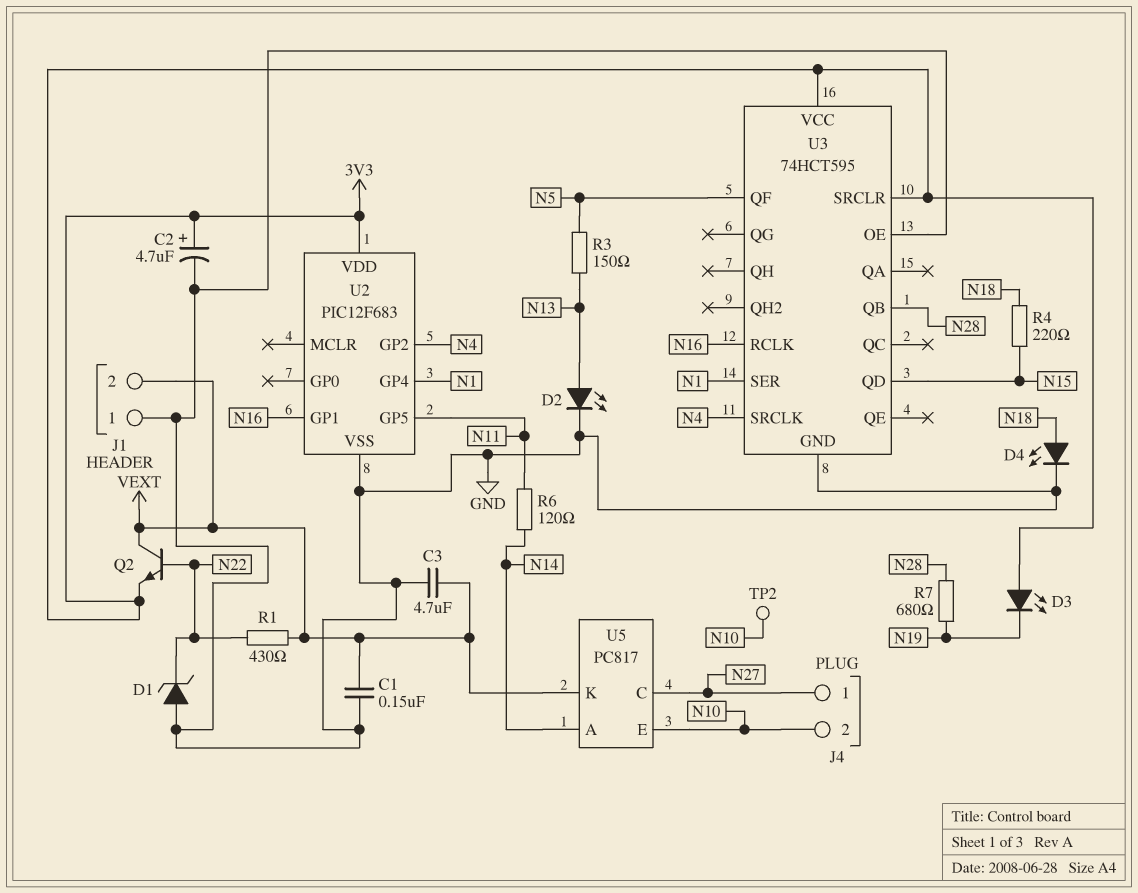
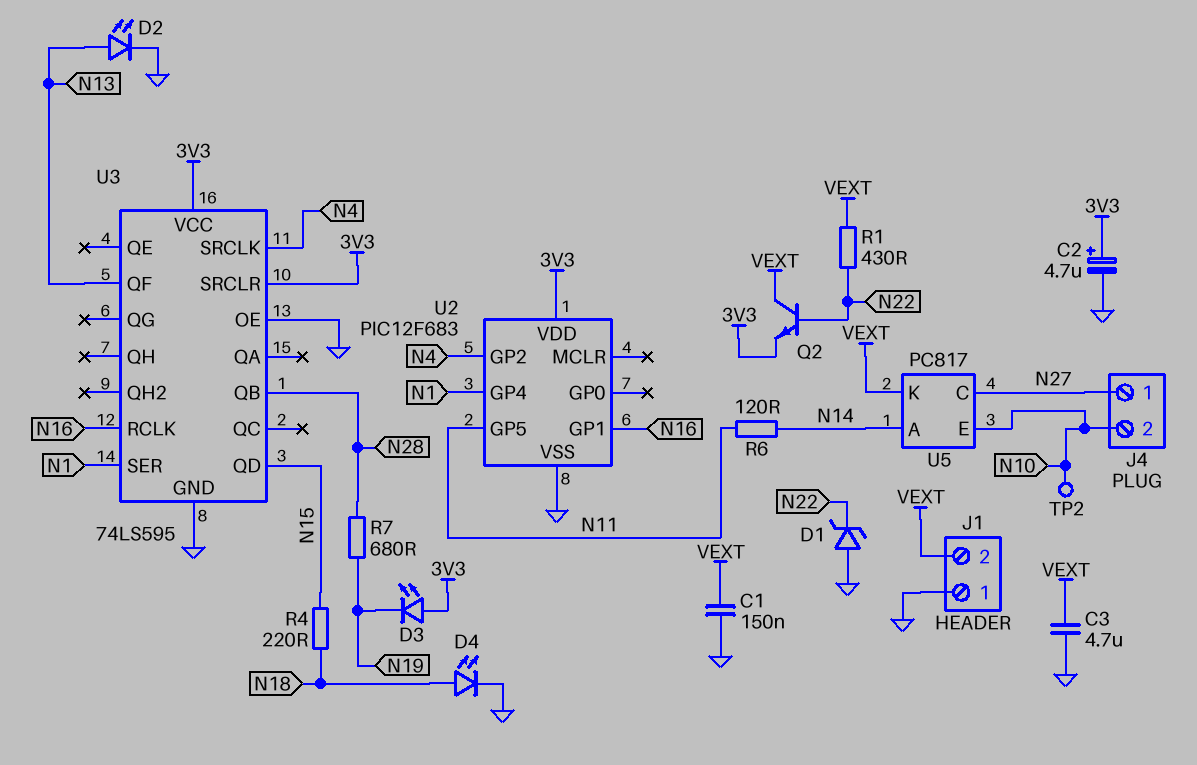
R3: 150 (N5, N13) -> none
U3: 74HCT595 -> 74LS595
U3 pin QF: N5 -> N13

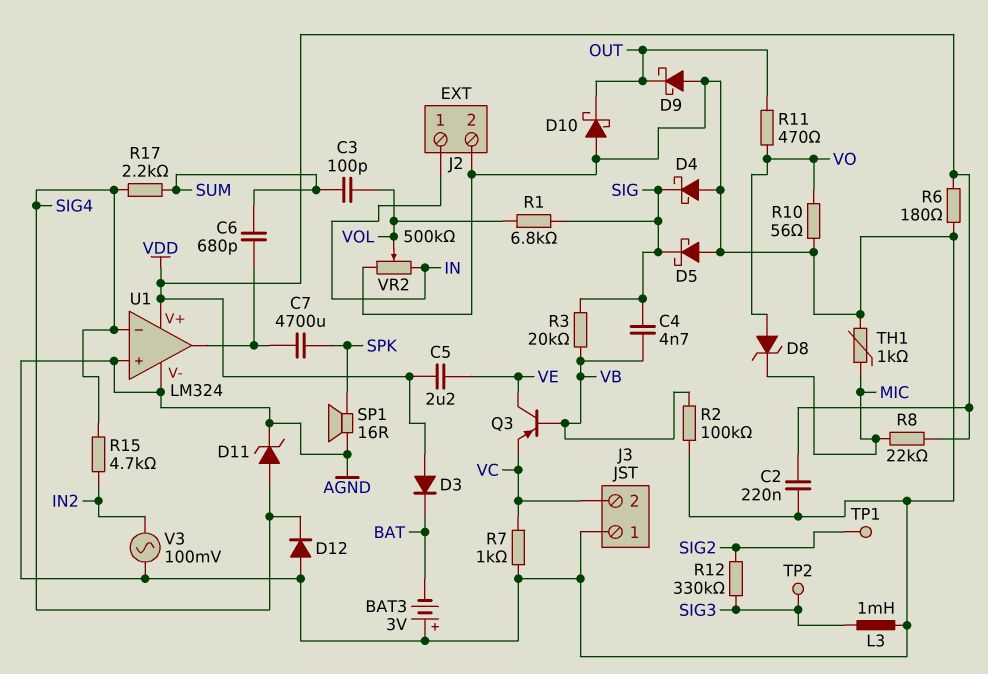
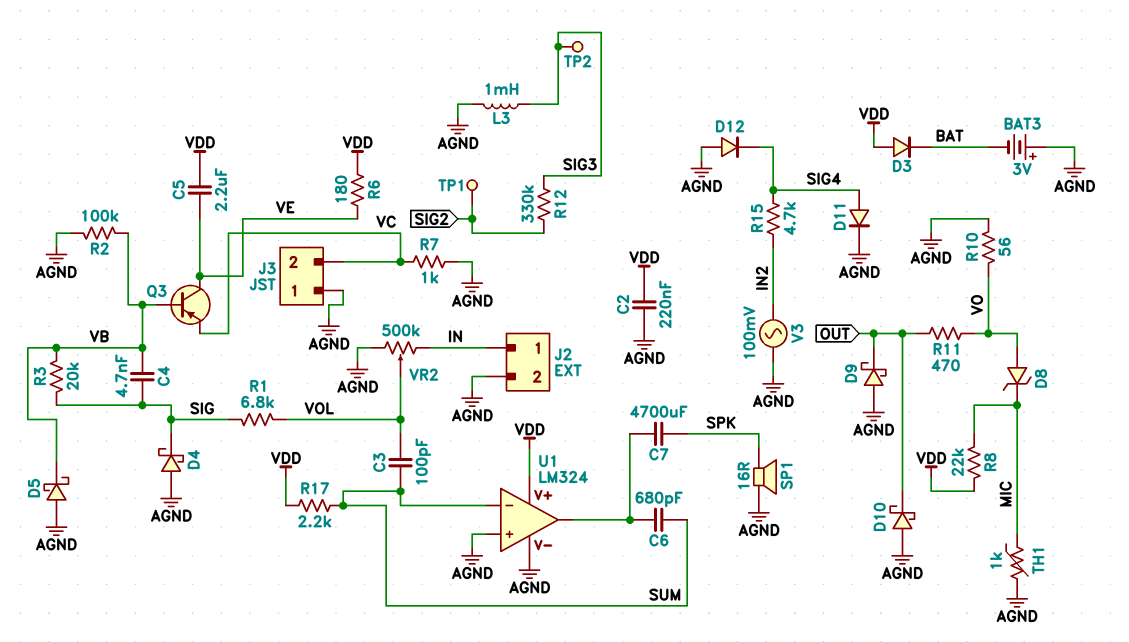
D5: schottky (A AGND, K SIG) -> schottky (A AGND, K VB)
D11: zener (A SIG4, K AGND) -> diode (A SIG4, K AGND)
R6: 180 (AGND, VDD) -> 180 (VDD, VE)
R17: 2.2k (SIG4, SUM) -> 2.2k (SUM, VDD)
U1 pin in-: SIG4 -> SUM

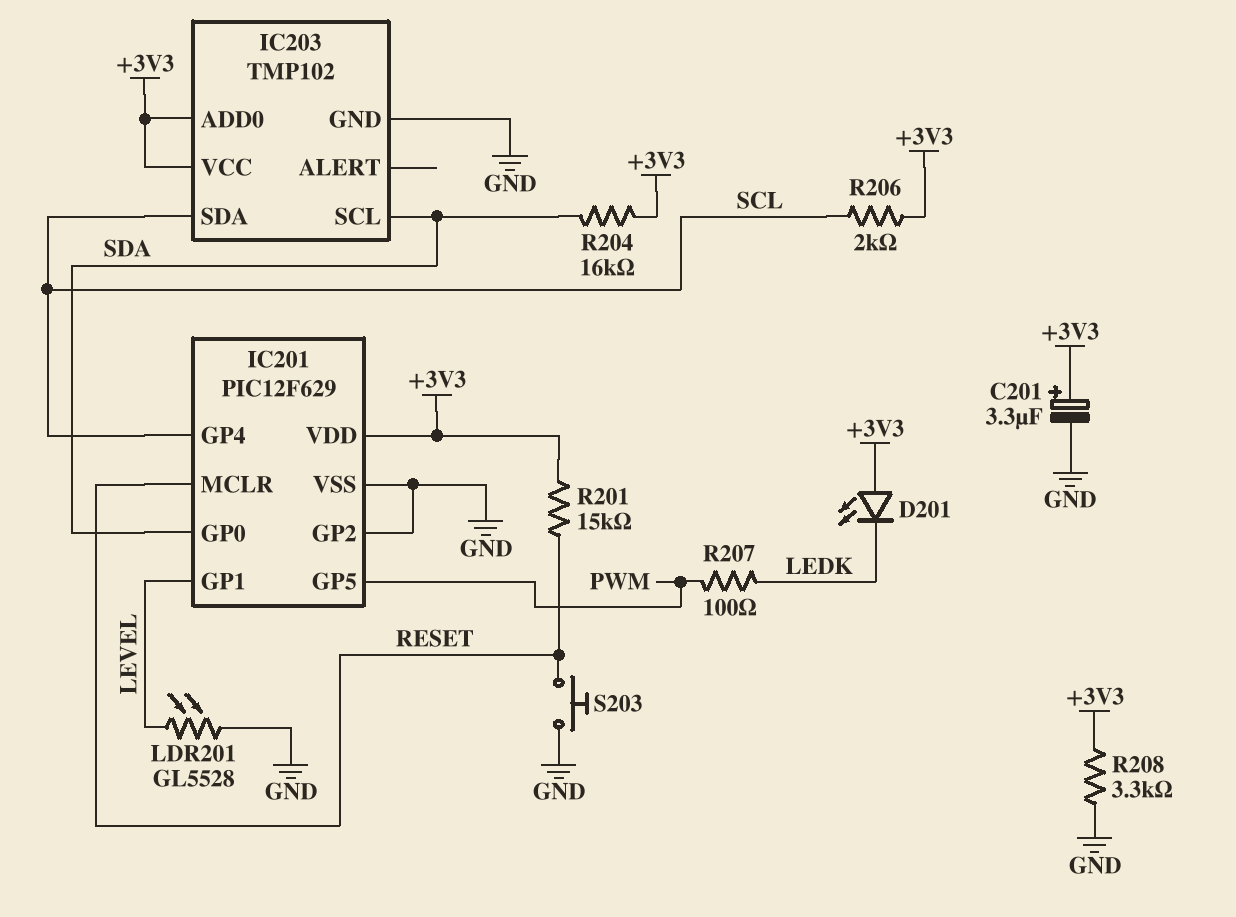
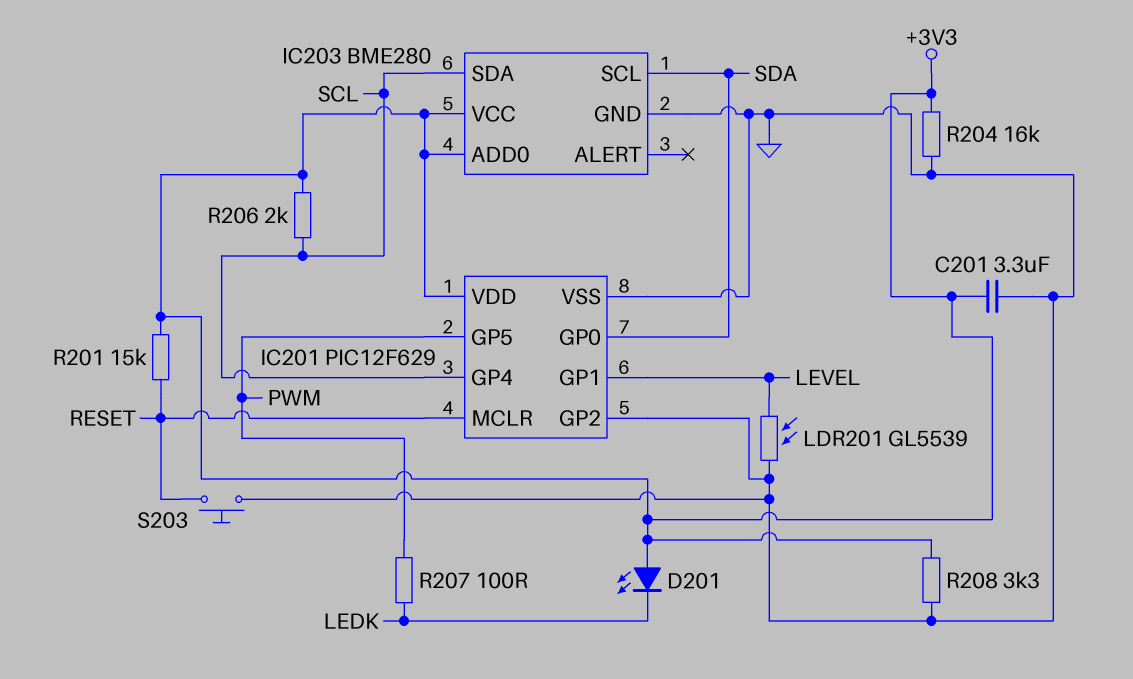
C201: 3.3uF (plus +3V3, minus GND) -> 3.3uF (+3V3, GND)
IC203: TMP102 -> BME280
LDR201: GL5528 (GND, LEVEL) -> GL5539 (GND, LEVEL)
R204: 16k (+3V3, SDA) -> 16k (+3V3, GND)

- [Assignment]:
Each line in the data where the string "AGND" occurs should be identified and copied.

- [Solved problem]:
D5: schottky (A AGND, K SIG) -> schottky (A AGND, K VB)
D11: zener (A SIG4, K AGND) -> diode (A SIG4, K AGND)
R6: 180 (AGND, VDD) -> 180 (VDD, VE)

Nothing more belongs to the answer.